Start of Raw data

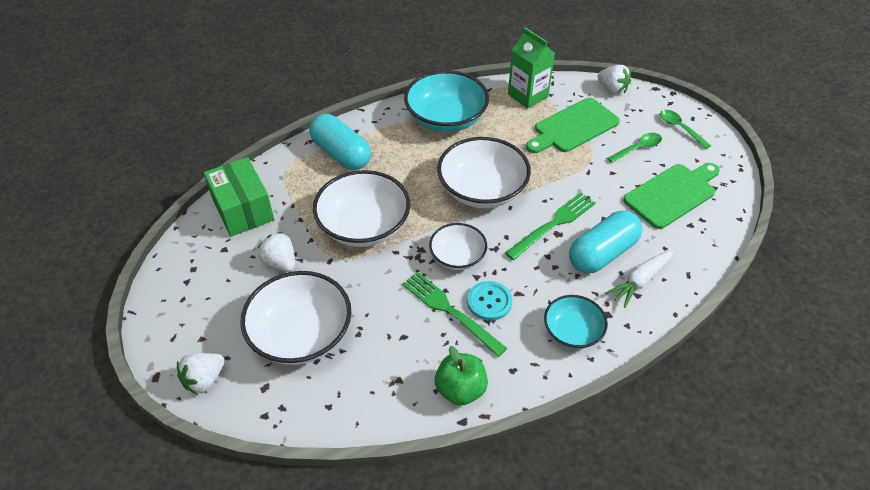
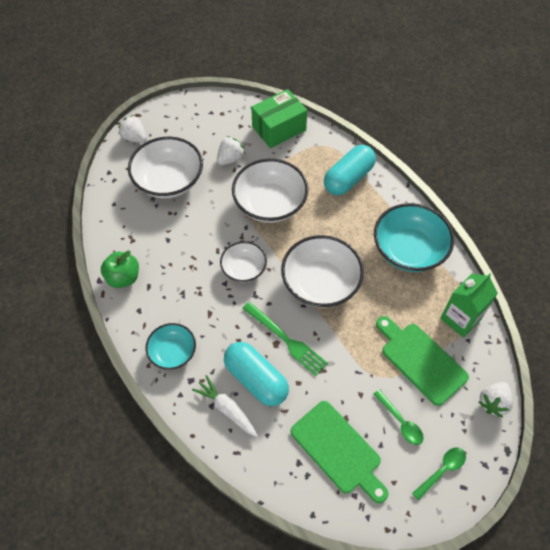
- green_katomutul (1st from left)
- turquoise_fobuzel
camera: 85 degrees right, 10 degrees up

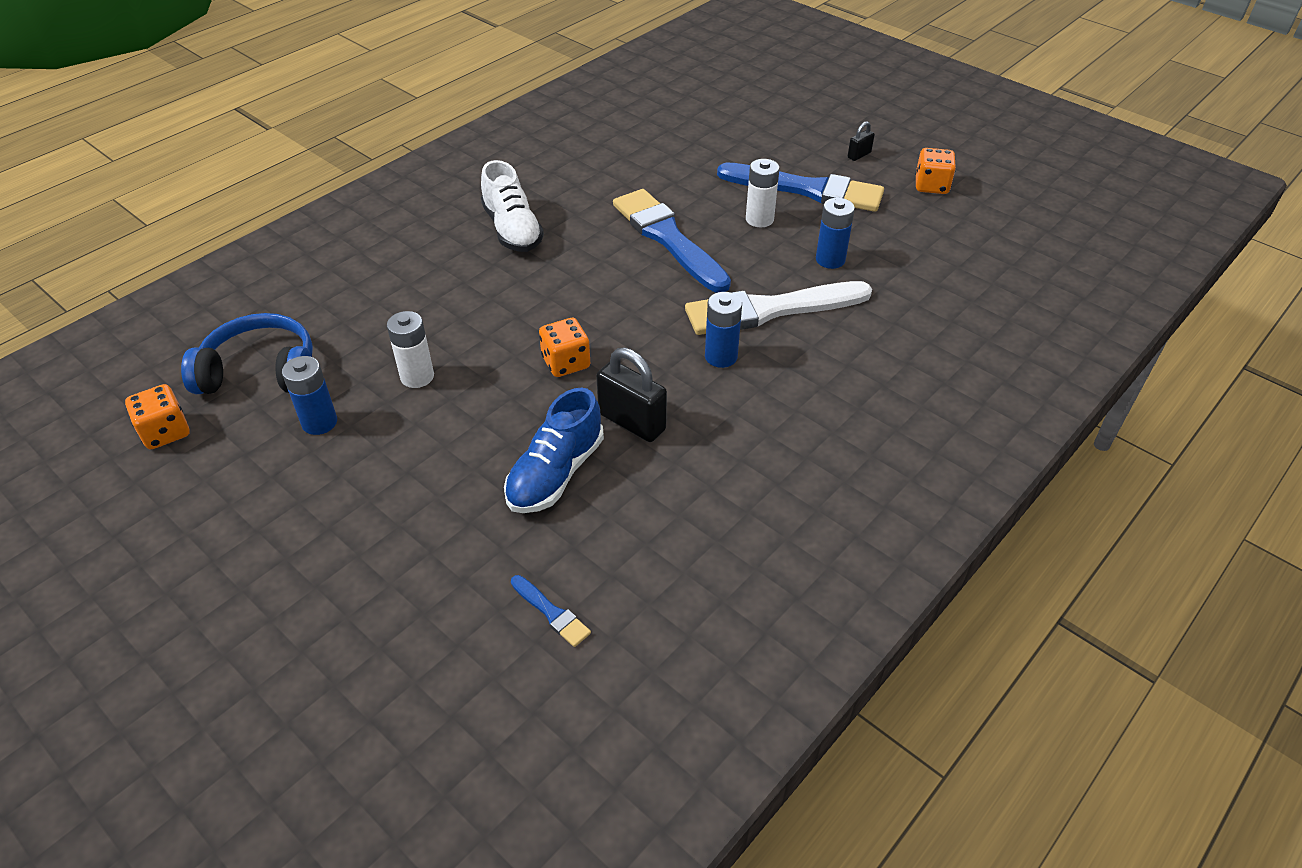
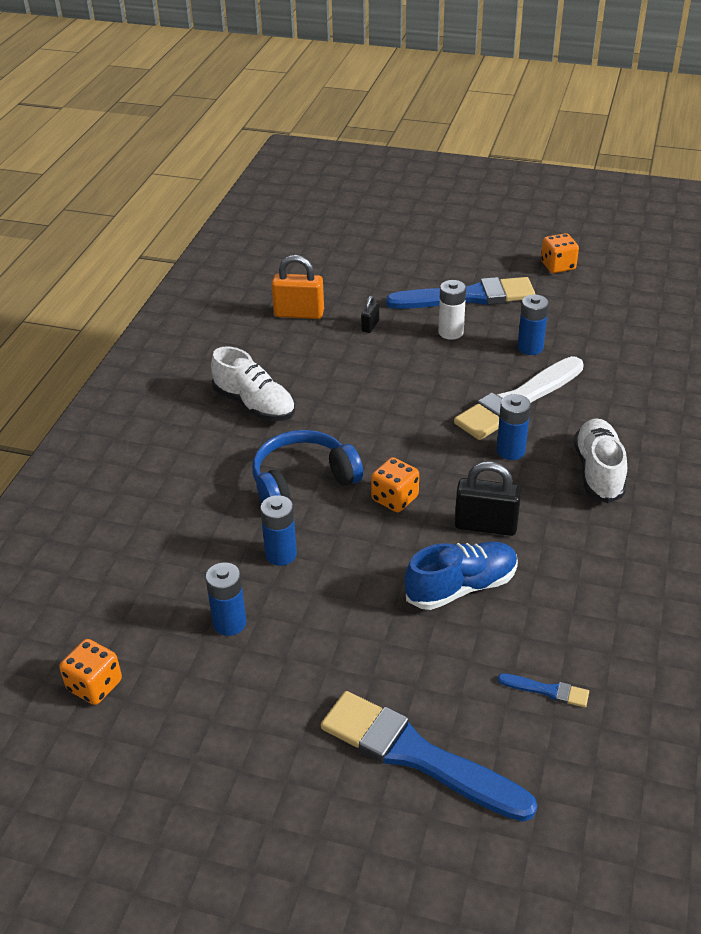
~ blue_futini
~ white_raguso (1st from left) to blue_raguso (2nd from left)
~ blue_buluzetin 120 degrees counterclockwise
~ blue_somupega (2nd from left in the first image) to blue_somupega (1st from left)
~ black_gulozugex (2nd from left in the first image) to black_gulozugex (1st from left)
+ orange_gulozugex
+ white_buluzetin (2nd from left)
camera: 25 degrees left, 5 degrees down

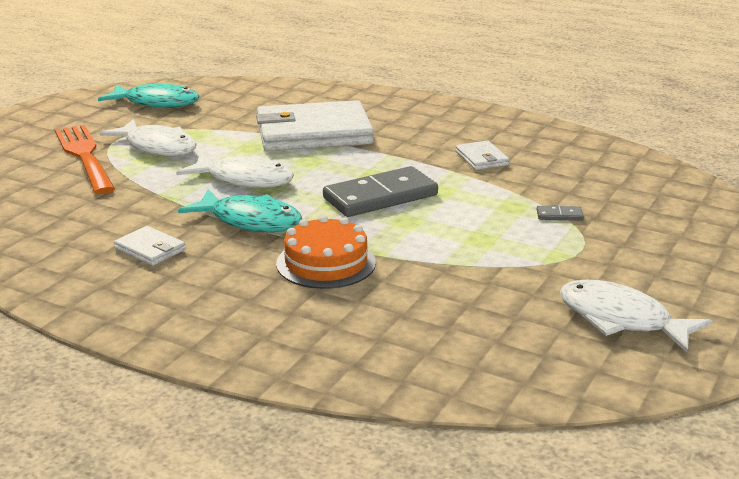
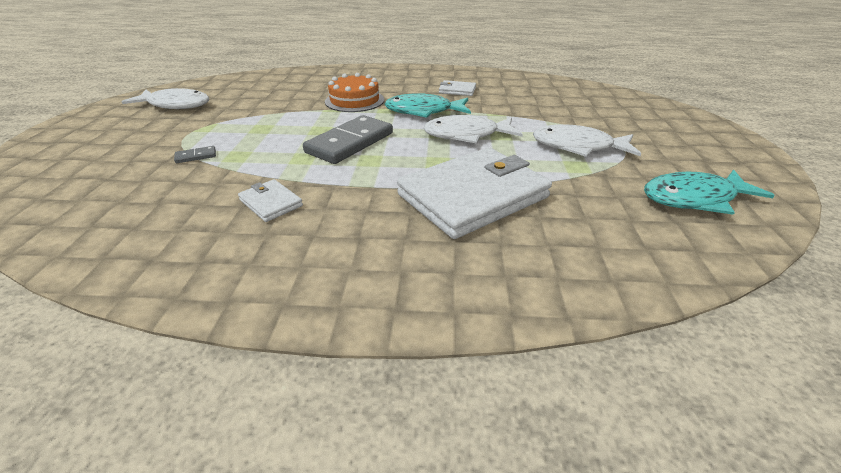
- orange_katomutul
camera: 155 degrees right, 10 degrees up

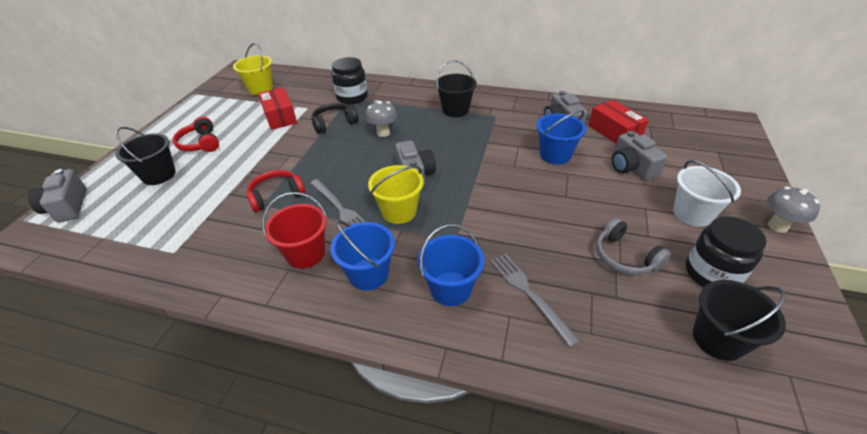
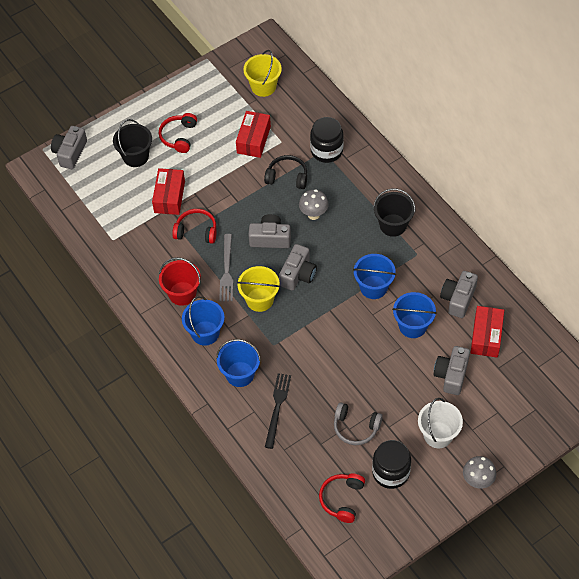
~ grey_katomutul (2nd from left) to black_katomutul
~ grey_futini 75 degrees counterclockwise
~ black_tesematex (3rd from left) to red_futini (3rd from left)
+ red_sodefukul (1st from left)
+ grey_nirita (2nd from left)
+ blue_tesematex (3rd from left)
camera: 40 degrees right, 15 degrees up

End of Raw data

Work required:
Output each line exactly as shown above; no pictures go in the copy.

Problem solution:
- green_katomutul (1st from left)
- turquoise_fobuzel
camera: 85 degrees right, 10 degrees up

~ blue_futini
~ white_raguso (1st from left) to blue_raguso (2nd from left)
~ blue_buluzetin 120 degrees counterclockwise
~ blue_somupega (2nd from left in the first image) to blue_somupega (1st from left)
~ black_gulozugex (2nd from left in the first image) to black_gulozugex (1st from left)
+ orange_gulozugex
+ white_buluzetin (2nd from left)
camera: 25 degrees left, 5 degrees down

- orange_katomutul
camera: 155 degrees right, 10 degrees up

~ grey_katomutul (2nd from left) to black_katomutul
~ grey_futini 75 degrees counterclockwise
~ black_tesematex (3rd from left) to red_futini (3rd from left)
+ red_sodefukul (1st from left)
+ grey_nirita (2nd from left)
+ blue_tesematex (3rd from left)
camera: 40 degrees right, 15 degrees up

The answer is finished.